• Image sequences with shape edits:
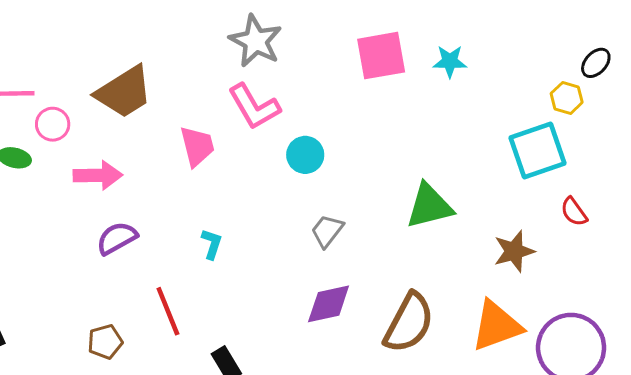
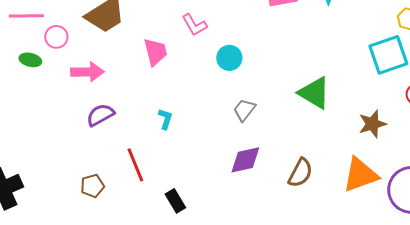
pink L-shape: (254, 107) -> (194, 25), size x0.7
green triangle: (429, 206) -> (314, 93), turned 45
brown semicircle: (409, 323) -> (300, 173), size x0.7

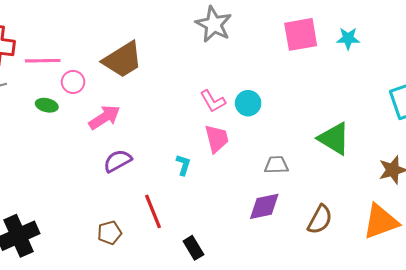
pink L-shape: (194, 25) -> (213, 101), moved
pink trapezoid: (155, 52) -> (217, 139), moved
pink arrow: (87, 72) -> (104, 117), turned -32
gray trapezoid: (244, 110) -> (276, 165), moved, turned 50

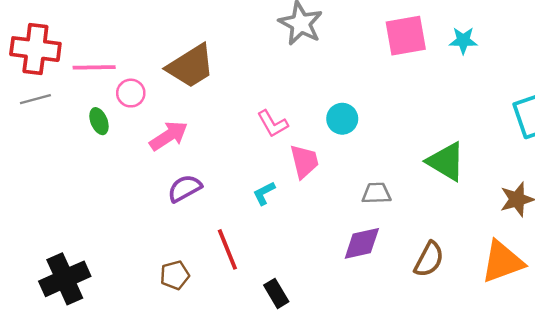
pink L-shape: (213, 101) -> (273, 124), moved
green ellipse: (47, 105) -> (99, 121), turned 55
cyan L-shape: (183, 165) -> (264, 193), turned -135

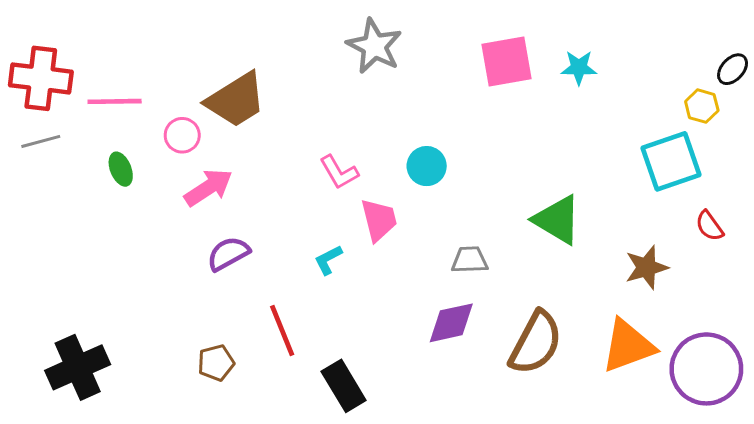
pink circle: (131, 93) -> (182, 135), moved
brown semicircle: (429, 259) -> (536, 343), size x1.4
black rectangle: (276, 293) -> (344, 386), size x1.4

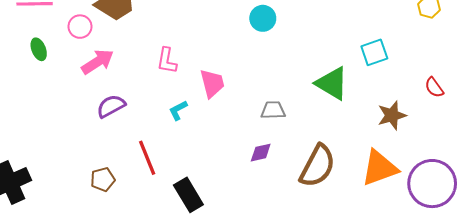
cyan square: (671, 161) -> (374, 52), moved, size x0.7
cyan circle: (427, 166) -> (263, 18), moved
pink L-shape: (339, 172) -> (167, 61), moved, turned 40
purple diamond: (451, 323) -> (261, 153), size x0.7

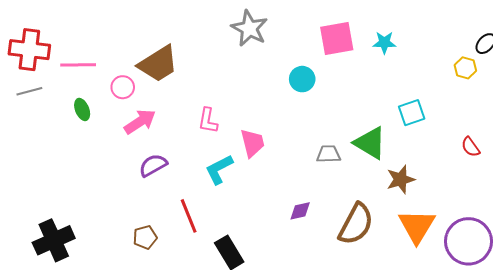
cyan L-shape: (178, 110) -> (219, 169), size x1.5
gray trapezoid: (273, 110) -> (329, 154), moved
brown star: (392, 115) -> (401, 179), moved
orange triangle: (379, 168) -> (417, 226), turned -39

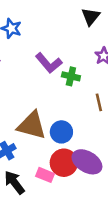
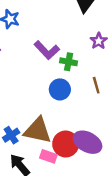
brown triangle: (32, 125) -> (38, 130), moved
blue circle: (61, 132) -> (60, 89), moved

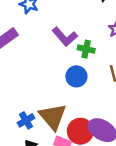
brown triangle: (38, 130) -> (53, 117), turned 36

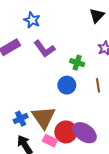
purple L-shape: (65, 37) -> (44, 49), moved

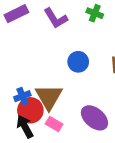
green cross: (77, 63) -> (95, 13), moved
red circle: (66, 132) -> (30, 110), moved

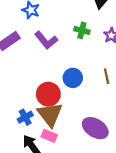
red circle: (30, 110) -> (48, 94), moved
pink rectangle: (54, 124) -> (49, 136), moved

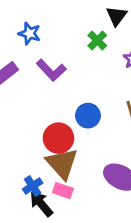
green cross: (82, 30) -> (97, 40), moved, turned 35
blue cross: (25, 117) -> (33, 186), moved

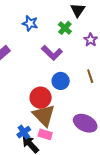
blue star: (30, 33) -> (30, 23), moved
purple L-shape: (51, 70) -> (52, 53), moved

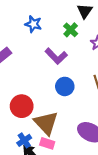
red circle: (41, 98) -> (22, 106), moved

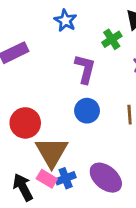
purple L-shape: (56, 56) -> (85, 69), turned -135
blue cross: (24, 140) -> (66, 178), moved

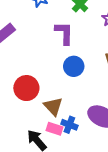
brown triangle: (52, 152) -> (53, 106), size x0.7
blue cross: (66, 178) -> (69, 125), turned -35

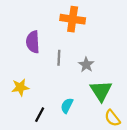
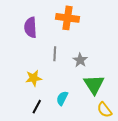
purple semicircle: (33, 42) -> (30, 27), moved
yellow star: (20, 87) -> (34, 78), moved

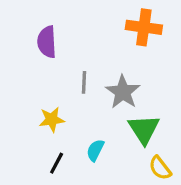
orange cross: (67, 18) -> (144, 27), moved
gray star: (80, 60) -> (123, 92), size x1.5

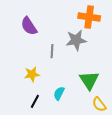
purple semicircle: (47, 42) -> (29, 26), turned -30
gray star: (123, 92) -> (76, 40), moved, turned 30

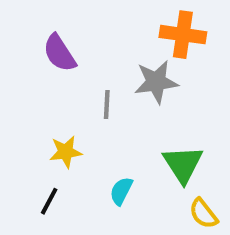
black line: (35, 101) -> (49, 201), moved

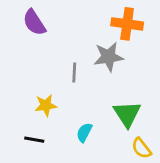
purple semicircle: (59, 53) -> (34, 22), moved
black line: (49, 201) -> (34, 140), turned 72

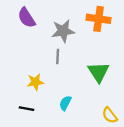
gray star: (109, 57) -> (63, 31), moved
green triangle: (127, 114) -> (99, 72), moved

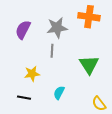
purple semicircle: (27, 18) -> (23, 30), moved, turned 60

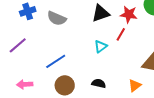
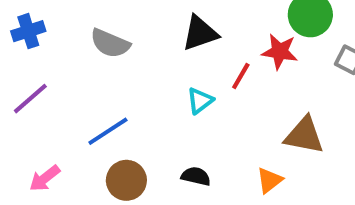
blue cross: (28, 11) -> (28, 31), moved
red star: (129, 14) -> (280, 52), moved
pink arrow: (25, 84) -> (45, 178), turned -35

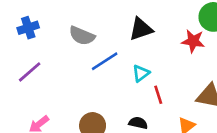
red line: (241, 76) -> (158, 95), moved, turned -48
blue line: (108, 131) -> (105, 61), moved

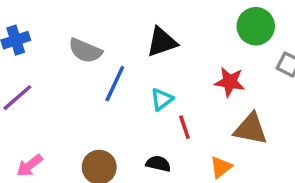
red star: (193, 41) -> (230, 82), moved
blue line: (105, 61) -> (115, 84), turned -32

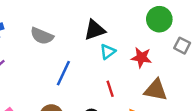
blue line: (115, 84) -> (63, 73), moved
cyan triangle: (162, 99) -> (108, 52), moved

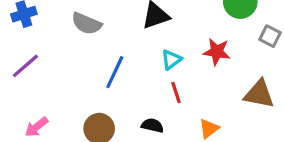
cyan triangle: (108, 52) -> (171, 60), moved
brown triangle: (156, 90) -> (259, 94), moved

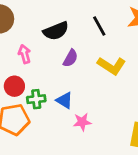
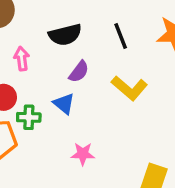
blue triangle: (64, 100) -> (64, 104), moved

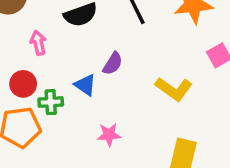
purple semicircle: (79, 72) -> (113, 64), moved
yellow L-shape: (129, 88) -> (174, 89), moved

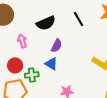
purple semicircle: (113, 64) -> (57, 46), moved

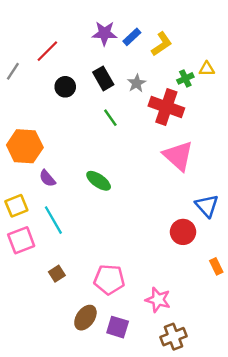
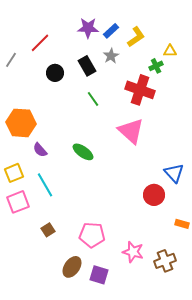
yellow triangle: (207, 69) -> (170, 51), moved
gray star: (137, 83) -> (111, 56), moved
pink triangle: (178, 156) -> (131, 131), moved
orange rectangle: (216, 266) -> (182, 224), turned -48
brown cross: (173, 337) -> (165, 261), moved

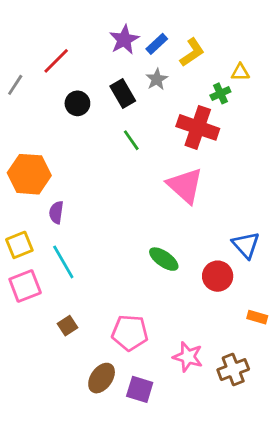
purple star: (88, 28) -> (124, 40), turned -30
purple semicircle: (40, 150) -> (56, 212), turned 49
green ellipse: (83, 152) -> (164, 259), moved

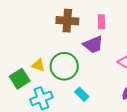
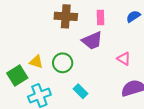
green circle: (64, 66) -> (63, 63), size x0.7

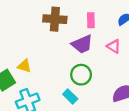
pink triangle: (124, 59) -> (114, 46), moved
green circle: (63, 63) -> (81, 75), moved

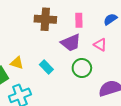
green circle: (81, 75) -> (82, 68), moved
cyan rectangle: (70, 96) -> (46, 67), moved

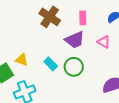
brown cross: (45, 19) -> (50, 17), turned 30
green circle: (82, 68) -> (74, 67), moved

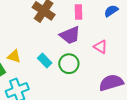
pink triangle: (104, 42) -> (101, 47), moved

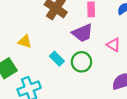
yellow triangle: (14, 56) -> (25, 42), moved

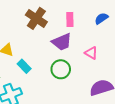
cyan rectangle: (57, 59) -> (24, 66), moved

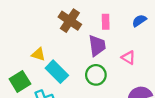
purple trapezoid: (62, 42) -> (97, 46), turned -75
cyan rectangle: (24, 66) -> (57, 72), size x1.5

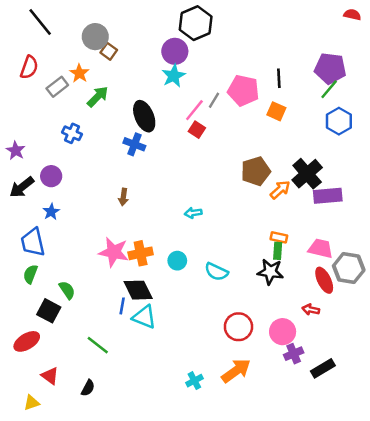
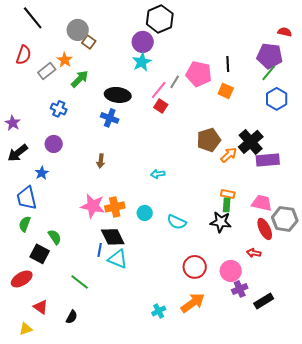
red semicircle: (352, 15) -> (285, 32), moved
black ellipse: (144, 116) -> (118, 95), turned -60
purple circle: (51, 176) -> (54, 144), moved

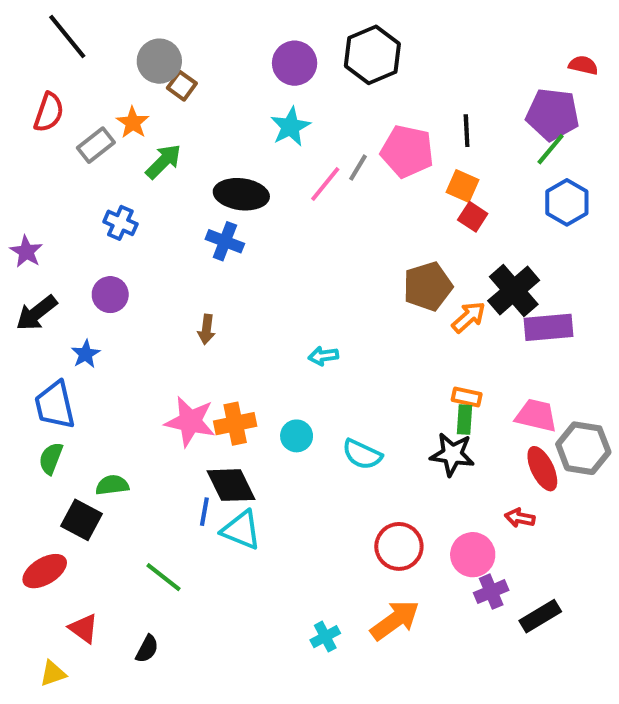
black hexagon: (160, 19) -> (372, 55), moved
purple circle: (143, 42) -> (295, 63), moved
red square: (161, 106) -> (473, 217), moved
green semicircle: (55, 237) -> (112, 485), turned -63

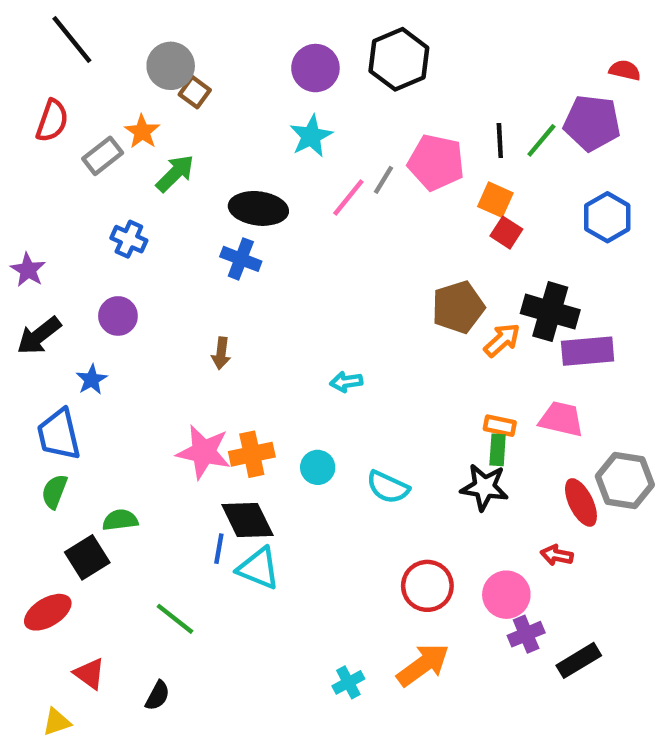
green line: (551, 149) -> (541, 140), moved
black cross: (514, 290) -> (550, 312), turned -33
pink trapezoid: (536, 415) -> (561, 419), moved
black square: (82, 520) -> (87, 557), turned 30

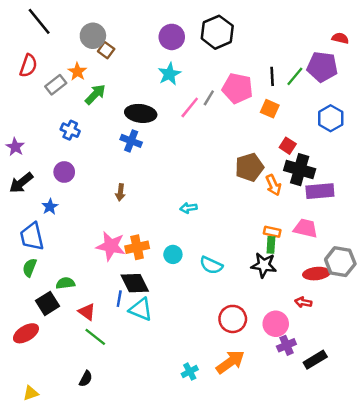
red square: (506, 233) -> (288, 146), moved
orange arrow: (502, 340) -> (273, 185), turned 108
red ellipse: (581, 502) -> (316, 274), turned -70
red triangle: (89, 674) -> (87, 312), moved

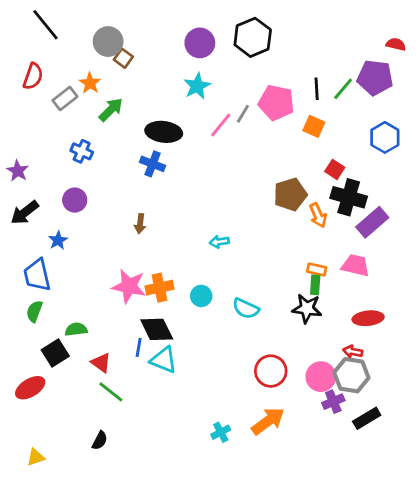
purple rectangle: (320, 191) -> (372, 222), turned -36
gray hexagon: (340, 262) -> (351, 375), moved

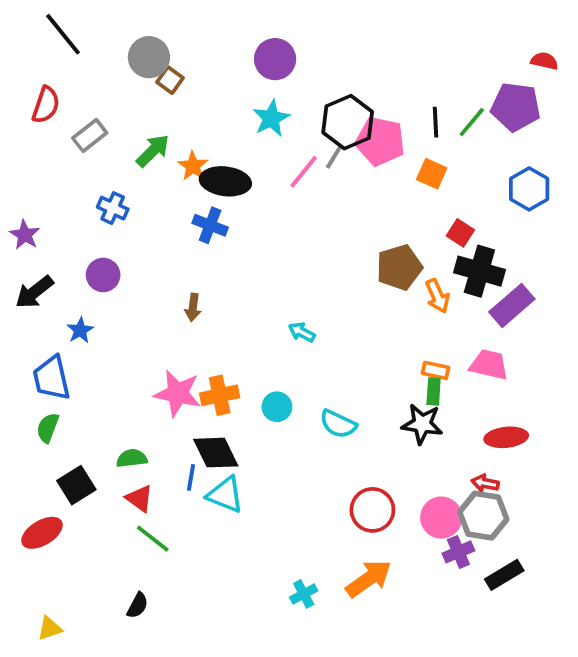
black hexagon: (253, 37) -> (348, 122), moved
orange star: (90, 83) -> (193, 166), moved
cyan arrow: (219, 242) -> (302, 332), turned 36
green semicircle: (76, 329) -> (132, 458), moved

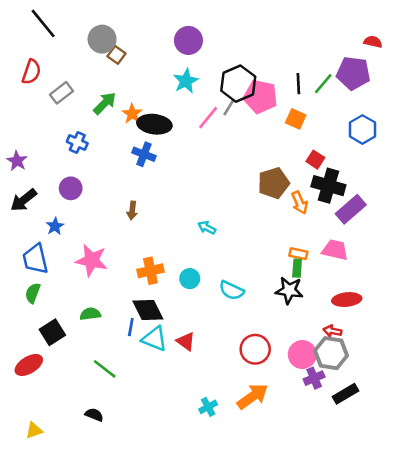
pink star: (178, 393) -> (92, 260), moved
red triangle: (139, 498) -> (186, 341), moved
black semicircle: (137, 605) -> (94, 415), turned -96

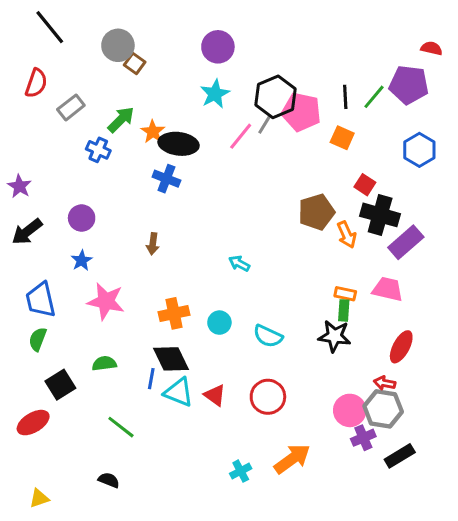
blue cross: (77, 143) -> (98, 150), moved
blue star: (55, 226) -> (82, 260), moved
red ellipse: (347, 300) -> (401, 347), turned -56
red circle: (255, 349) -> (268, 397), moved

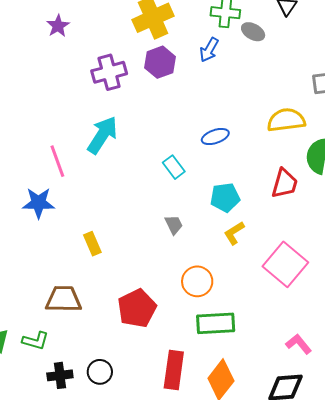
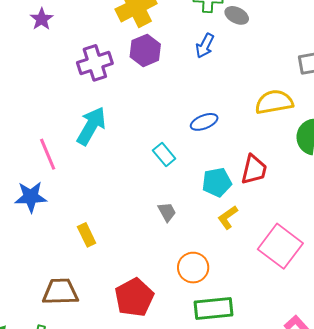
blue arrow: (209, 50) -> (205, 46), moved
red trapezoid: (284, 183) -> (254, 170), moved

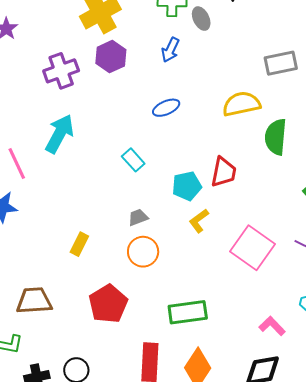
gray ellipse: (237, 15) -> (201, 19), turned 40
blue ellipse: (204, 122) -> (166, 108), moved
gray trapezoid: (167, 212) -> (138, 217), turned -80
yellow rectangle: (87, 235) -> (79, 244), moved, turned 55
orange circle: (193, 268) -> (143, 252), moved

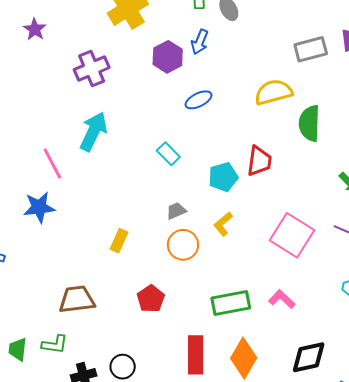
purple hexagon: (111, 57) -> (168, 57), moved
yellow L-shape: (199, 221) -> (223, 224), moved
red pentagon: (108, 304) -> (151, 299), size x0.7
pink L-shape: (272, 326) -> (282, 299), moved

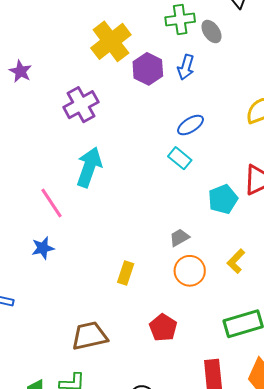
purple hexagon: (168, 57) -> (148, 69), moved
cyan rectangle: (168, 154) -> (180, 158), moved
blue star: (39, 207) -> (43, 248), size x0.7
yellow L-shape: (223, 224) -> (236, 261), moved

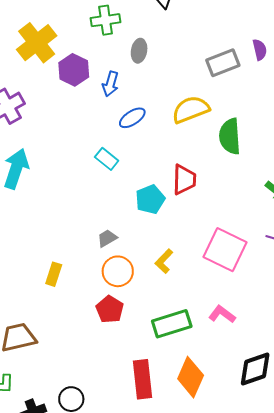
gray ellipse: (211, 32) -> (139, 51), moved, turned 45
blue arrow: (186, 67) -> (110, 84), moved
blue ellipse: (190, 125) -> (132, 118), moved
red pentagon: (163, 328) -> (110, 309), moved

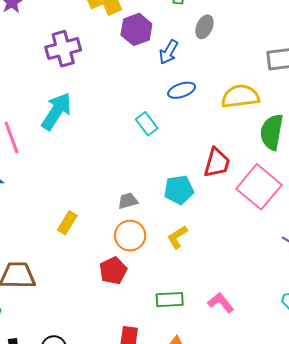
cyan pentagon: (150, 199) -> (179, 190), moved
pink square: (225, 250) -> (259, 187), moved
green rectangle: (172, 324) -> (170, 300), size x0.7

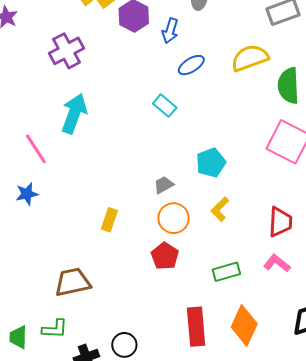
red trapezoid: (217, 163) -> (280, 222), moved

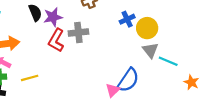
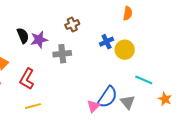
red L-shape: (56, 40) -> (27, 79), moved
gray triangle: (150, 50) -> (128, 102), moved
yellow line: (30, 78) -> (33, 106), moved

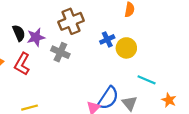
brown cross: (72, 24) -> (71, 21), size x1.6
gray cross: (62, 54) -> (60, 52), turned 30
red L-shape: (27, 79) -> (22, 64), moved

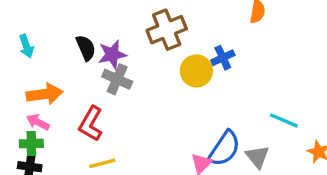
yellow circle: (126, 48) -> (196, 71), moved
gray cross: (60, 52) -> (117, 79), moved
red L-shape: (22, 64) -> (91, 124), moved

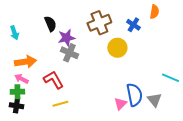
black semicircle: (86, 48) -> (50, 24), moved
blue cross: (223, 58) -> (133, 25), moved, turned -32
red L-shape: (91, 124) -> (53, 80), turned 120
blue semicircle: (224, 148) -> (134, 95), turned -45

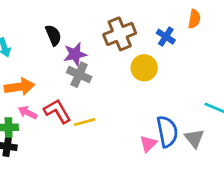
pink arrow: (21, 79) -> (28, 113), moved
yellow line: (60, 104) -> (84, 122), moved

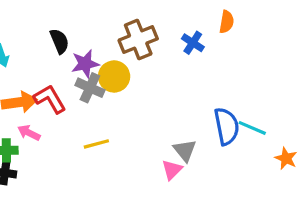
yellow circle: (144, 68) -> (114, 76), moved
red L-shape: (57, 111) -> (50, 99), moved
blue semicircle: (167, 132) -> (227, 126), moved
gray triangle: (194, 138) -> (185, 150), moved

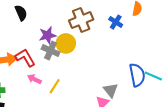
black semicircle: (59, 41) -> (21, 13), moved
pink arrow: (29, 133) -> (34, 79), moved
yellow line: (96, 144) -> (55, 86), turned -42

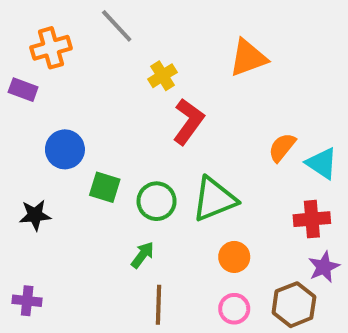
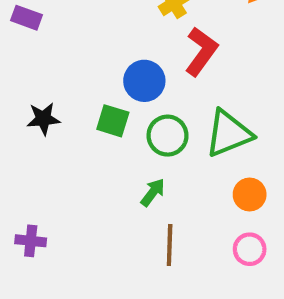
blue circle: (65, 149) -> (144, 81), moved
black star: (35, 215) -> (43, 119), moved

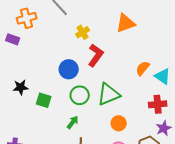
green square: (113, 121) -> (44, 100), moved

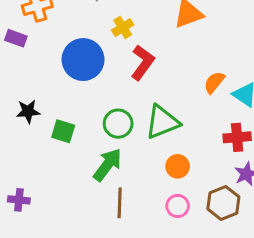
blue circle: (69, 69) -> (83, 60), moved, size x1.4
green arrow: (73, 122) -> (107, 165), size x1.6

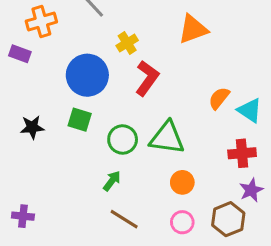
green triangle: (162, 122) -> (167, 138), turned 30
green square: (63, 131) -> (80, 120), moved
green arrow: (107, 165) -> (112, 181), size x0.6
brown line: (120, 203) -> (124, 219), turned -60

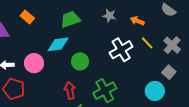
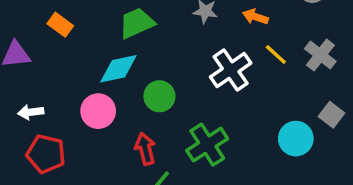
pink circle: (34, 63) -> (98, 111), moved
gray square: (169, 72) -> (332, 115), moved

• TASK DIRECTIONS: Return only the stretch above from the line containing "purple L-shape: (51, 70) -> (52, 53), moved" through the line containing "blue line: (115, 84) -> (63, 73), moved", word for word and without pictures.

• SOLUTION TO THE PROBLEM:
purple L-shape: (51, 70) -> (52, 53), moved

red circle: (41, 98) -> (22, 106), moved

purple L-shape: (56, 56) -> (85, 69), turned -135
blue cross: (24, 140) -> (66, 178), moved

brown triangle: (52, 152) -> (53, 106), size x0.7
blue cross: (66, 178) -> (69, 125), turned -35

purple semicircle: (33, 42) -> (30, 27), moved
yellow star: (20, 87) -> (34, 78), moved

orange cross: (67, 18) -> (144, 27), moved
gray star: (80, 60) -> (123, 92), size x1.5

purple semicircle: (47, 42) -> (29, 26), turned -30
gray star: (123, 92) -> (76, 40), moved, turned 30

black line: (35, 101) -> (49, 201), moved

purple semicircle: (59, 53) -> (34, 22), moved
black line: (49, 201) -> (34, 140), turned 72

gray star: (109, 57) -> (63, 31), moved
green triangle: (127, 114) -> (99, 72), moved

purple semicircle: (27, 18) -> (23, 30), moved, turned 60

blue cross: (28, 11) -> (28, 31), moved
red star: (129, 14) -> (280, 52), moved
pink arrow: (25, 84) -> (45, 178), turned -35

red line: (241, 76) -> (158, 95), moved, turned -48
blue line: (108, 131) -> (105, 61), moved

red star: (193, 41) -> (230, 82), moved
blue line: (105, 61) -> (115, 84), turned -32

blue line: (115, 84) -> (63, 73), moved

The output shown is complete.